→ **MATERIAL SUPPLIED**:

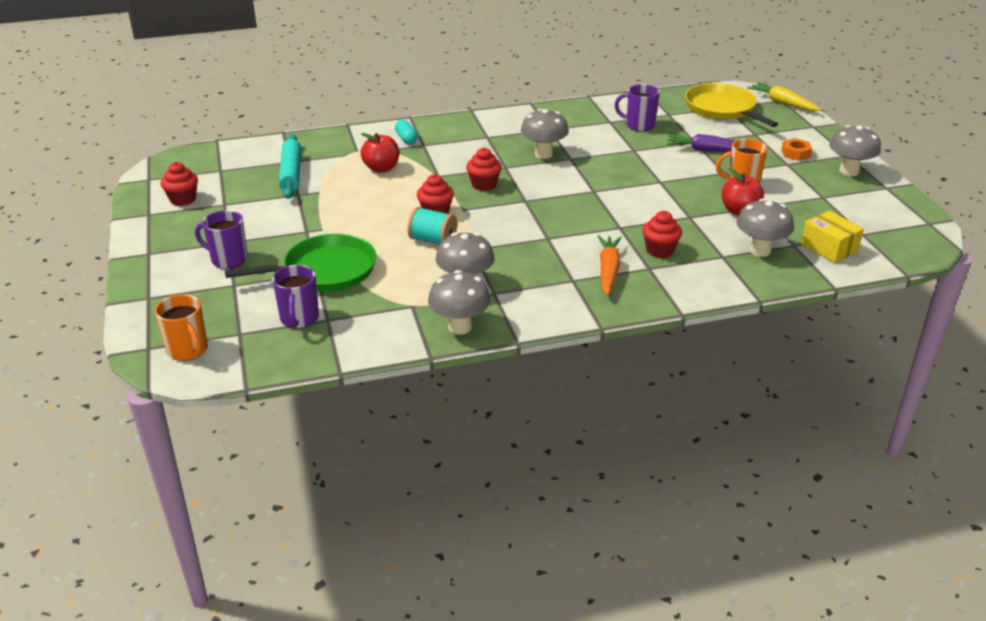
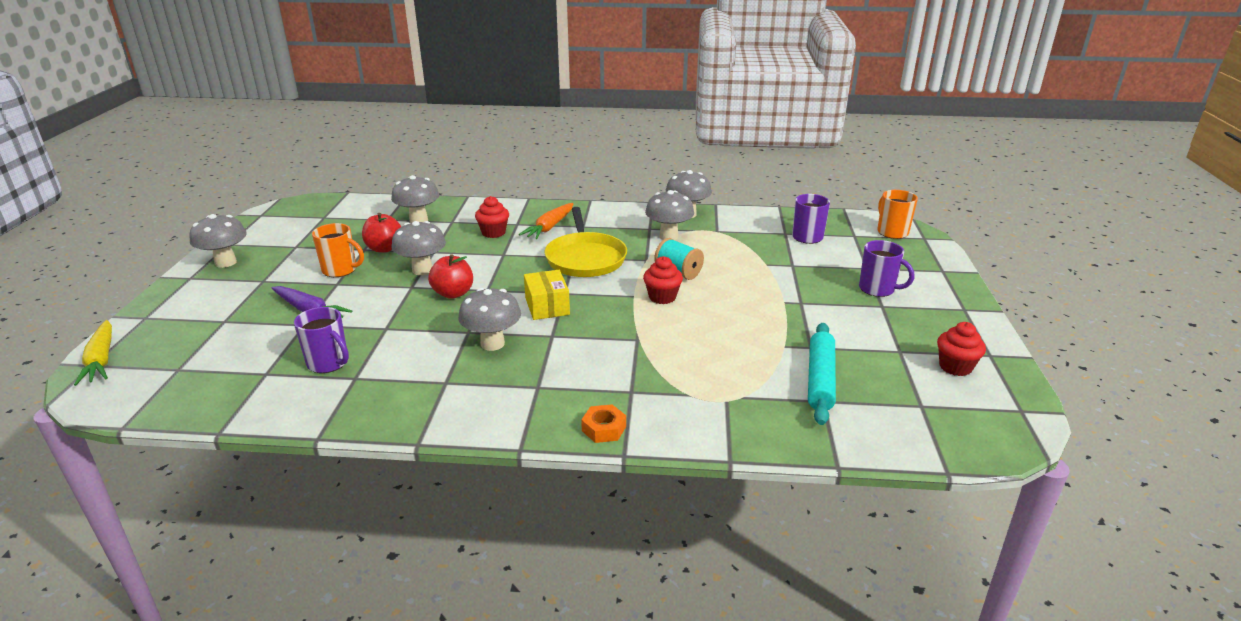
camera: 160 degrees left, 5 degrees down
(325, 270) = (784, 265): green pan -> none
(381, 168) = (701, 364): red apple -> red apple (453, 293)
(406, 139) = (650, 408): turquoise capsule -> none
(484, 185) = (593, 317): red cupcake -> none
(672, 197) = (422, 270): none -> grey mushroom
(722, 109) = (188, 367): yellow pan -> yellow pan (585, 258)
(795, 153) = (233, 289): orange nut -> orange nut (604, 429)
(829, 248) = (366, 213): yellow box -> yellow box (547, 306)

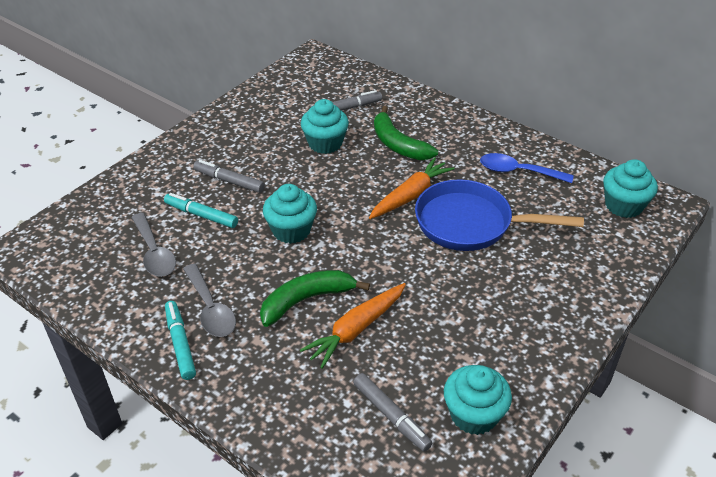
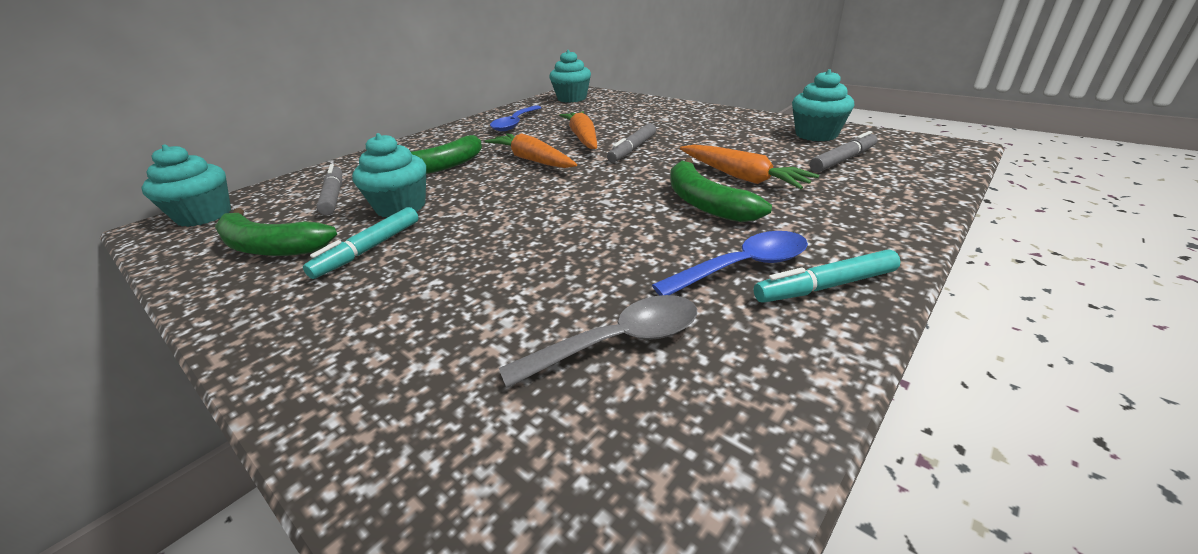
camera: 85 degrees left, 10 degrees down
(201, 215) = (522, 297): turquoise marker -> turquoise marker (369, 249)
(211, 309) = (743, 267): grey spoon -> blue spoon
(229, 181) = (441, 277): grey marker -> grey marker (632, 149)
(278, 107) = (271, 247): none -> green banana
(291, 230) = (577, 219): turquoise cupcake -> turquoise cupcake (204, 215)
(470, 223) = (583, 138): blue pan -> orange carrot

→ **TASK**: The copy you produce must match the entries above exactly, except that it has no pictures.

→ **RESPONSE TO THE EXERCISE**:
camera: 160 degrees left, 5 degrees down
(325, 270) = (784, 265): green pan -> none
(381, 168) = (701, 364): red apple -> red apple (453, 293)
(406, 139) = (650, 408): turquoise capsule -> none
(484, 185) = (593, 317): red cupcake -> none
(672, 197) = (422, 270): none -> grey mushroom
(722, 109) = (188, 367): yellow pan -> yellow pan (585, 258)
(795, 153) = (233, 289): orange nut -> orange nut (604, 429)
(829, 248) = (366, 213): yellow box -> yellow box (547, 306)

camera: 85 degrees left, 10 degrees down
(201, 215) = (522, 297): turquoise marker -> turquoise marker (369, 249)
(211, 309) = (743, 267): grey spoon -> blue spoon
(229, 181) = (441, 277): grey marker -> grey marker (632, 149)
(278, 107) = (271, 247): none -> green banana
(291, 230) = (577, 219): turquoise cupcake -> turquoise cupcake (204, 215)
(470, 223) = (583, 138): blue pan -> orange carrot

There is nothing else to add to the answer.